## INPUT
__________________________________________________

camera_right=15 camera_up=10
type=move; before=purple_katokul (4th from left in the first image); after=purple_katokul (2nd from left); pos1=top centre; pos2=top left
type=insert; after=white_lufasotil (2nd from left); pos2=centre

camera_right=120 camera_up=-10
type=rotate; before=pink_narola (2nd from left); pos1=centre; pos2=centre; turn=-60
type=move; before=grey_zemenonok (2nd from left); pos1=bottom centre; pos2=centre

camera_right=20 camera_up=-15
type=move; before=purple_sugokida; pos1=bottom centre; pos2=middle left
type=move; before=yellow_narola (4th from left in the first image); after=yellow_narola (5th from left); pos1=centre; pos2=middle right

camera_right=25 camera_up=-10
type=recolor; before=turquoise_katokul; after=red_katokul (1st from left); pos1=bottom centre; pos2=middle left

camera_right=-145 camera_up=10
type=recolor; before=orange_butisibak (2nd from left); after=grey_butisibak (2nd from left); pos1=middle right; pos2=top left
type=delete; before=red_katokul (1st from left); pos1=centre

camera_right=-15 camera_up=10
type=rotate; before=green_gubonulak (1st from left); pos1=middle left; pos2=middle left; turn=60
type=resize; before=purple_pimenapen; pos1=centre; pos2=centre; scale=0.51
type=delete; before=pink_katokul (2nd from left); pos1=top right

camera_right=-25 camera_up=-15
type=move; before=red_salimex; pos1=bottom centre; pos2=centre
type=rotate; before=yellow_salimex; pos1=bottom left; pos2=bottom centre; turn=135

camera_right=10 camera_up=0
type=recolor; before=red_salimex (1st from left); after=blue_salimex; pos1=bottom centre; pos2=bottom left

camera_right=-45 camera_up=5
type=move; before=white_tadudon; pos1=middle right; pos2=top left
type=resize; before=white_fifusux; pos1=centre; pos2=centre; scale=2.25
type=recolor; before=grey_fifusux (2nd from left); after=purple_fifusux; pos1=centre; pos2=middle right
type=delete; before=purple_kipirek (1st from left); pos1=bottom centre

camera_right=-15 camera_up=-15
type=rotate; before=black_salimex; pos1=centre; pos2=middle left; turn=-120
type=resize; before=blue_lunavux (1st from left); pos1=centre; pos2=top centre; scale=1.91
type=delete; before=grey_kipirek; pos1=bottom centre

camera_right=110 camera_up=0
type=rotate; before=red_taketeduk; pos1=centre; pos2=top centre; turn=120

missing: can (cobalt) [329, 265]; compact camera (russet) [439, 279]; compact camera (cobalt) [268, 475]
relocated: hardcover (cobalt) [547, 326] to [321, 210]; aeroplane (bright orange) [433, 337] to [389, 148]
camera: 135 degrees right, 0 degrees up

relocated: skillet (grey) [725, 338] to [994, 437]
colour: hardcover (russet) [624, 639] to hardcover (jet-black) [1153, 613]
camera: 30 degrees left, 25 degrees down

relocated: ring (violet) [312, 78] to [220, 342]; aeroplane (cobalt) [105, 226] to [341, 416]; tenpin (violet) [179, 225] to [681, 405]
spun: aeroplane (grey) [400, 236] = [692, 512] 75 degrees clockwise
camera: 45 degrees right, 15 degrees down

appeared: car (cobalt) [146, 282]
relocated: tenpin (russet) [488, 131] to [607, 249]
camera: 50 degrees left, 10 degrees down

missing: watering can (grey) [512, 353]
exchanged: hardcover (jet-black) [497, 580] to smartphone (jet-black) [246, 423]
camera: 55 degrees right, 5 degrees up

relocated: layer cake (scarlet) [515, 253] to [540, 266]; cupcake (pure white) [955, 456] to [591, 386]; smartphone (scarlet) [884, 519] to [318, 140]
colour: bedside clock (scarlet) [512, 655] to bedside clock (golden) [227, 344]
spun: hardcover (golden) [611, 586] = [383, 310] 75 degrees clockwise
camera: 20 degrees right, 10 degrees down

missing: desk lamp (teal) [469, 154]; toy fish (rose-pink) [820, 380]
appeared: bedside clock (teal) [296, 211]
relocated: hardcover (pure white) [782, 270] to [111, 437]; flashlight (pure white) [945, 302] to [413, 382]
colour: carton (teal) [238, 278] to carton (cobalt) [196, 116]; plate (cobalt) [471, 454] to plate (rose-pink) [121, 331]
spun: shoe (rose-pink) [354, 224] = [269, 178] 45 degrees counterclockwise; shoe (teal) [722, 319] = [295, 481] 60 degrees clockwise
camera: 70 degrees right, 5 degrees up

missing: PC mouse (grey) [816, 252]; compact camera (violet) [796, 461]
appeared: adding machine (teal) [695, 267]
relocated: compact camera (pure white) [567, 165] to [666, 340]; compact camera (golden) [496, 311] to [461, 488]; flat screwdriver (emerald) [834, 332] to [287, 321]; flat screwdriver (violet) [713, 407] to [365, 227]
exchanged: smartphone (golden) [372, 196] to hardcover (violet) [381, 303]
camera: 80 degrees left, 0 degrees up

__________________________________________________

Take the entries above and repeat them verbatim.

## ANSWER BELOW
camera_right=15 camera_up=10
type=move; before=purple_katokul (4th from left in the first image); after=purple_katokul (2nd from left); pos1=top centre; pos2=top left
type=insert; after=white_lufasotil (2nd from left); pos2=centre

camera_right=120 camera_up=-10
type=rotate; before=pink_narola (2nd from left); pos1=centre; pos2=centre; turn=-60
type=move; before=grey_zemenonok (2nd from left); pos1=bottom centre; pos2=centre

camera_right=20 camera_up=-15
type=move; before=purple_sugokida; pos1=bottom centre; pos2=middle left
type=move; before=yellow_narola (4th from left in the first image); after=yellow_narola (5th from left); pos1=centre; pos2=middle right

camera_right=25 camera_up=-10
type=recolor; before=turquoise_katokul; after=red_katokul (1st from left); pos1=bottom centre; pos2=middle left

camera_right=-145 camera_up=10
type=recolor; before=orange_butisibak (2nd from left); after=grey_butisibak (2nd from left); pos1=middle right; pos2=top left
type=delete; before=red_katokul (1st from left); pos1=centre

camera_right=-15 camera_up=10
type=rotate; before=green_gubonulak (1st from left); pos1=middle left; pos2=middle left; turn=60
type=resize; before=purple_pimenapen; pos1=centre; pos2=centre; scale=0.51
type=delete; before=pink_katokul (2nd from left); pos1=top right

camera_right=-25 camera_up=-15
type=move; before=red_salimex; pos1=bottom centre; pos2=centre
type=rotate; before=yellow_salimex; pos1=bottom left; pos2=bottom centre; turn=135

camera_right=10 camera_up=0
type=recolor; before=red_salimex (1st from left); after=blue_salimex; pos1=bottom centre; pos2=bottom left

camera_right=-45 camera_up=5
type=move; before=white_tadudon; pos1=middle right; pos2=top left
type=resize; before=white_fifusux; pos1=centre; pos2=centre; scale=2.25
type=recolor; before=grey_fifusux (2nd from left); after=purple_fifusux; pos1=centre; pos2=middle right
type=delete; before=purple_kipirek (1st from left); pos1=bottom centre

camera_right=-15 camera_up=-15
type=rotate; before=black_salimex; pos1=centre; pos2=middle left; turn=-120
type=resize; before=blue_lunavux (1st from left); pos1=centre; pos2=top centre; scale=1.91
type=delete; before=grey_kipirek; pos1=bottom centre

camera_right=110 camera_up=0
type=rotate; before=red_taketeduk; pos1=centre; pos2=top centre; turn=120

missing: can (cobalt) [329, 265]; compact camera (russet) [439, 279]; compact camera (cobalt) [268, 475]
relocated: hardcover (cobalt) [547, 326] to [321, 210]; aeroplane (bright orange) [433, 337] to [389, 148]
camera: 135 degrees right, 0 degrees up

relocated: skillet (grey) [725, 338] to [994, 437]
colour: hardcover (russet) [624, 639] to hardcover (jet-black) [1153, 613]
camera: 30 degrees left, 25 degrees down

relocated: ring (violet) [312, 78] to [220, 342]; aeroplane (cobalt) [105, 226] to [341, 416]; tenpin (violet) [179, 225] to [681, 405]
spun: aeroplane (grey) [400, 236] = [692, 512] 75 degrees clockwise
camera: 45 degrees right, 15 degrees down

appeared: car (cobalt) [146, 282]
relocated: tenpin (russet) [488, 131] to [607, 249]
camera: 50 degrees left, 10 degrees down

missing: watering can (grey) [512, 353]
exchanged: hardcover (jet-black) [497, 580] to smartphone (jet-black) [246, 423]
camera: 55 degrees right, 5 degrees up

relocated: layer cake (scarlet) [515, 253] to [540, 266]; cupcake (pure white) [955, 456] to [591, 386]; smartphone (scarlet) [884, 519] to [318, 140]
colour: bedside clock (scarlet) [512, 655] to bedside clock (golden) [227, 344]
spun: hardcover (golden) [611, 586] = [383, 310] 75 degrees clockwise
camera: 20 degrees right, 10 degrees down

missing: desk lamp (teal) [469, 154]; toy fish (rose-pink) [820, 380]
appeared: bedside clock (teal) [296, 211]
relocated: hardcover (pure white) [782, 270] to [111, 437]; flashlight (pure white) [945, 302] to [413, 382]
colour: carton (teal) [238, 278] to carton (cobalt) [196, 116]; plate (cobalt) [471, 454] to plate (rose-pink) [121, 331]
spun: shoe (rose-pink) [354, 224] = [269, 178] 45 degrees counterclockwise; shoe (teal) [722, 319] = [295, 481] 60 degrees clockwise
camera: 70 degrees right, 5 degrees up

missing: PC mouse (grey) [816, 252]; compact camera (violet) [796, 461]
appeared: adding machine (teal) [695, 267]
relocated: compact camera (pure white) [567, 165] to [666, 340]; compact camera (golden) [496, 311] to [461, 488]; flat screwdriver (emerald) [834, 332] to [287, 321]; flat screwdriver (violet) [713, 407] to [365, 227]
exchanged: smartphone (golden) [372, 196] to hardcover (violet) [381, 303]
camera: 80 degrees left, 0 degrees up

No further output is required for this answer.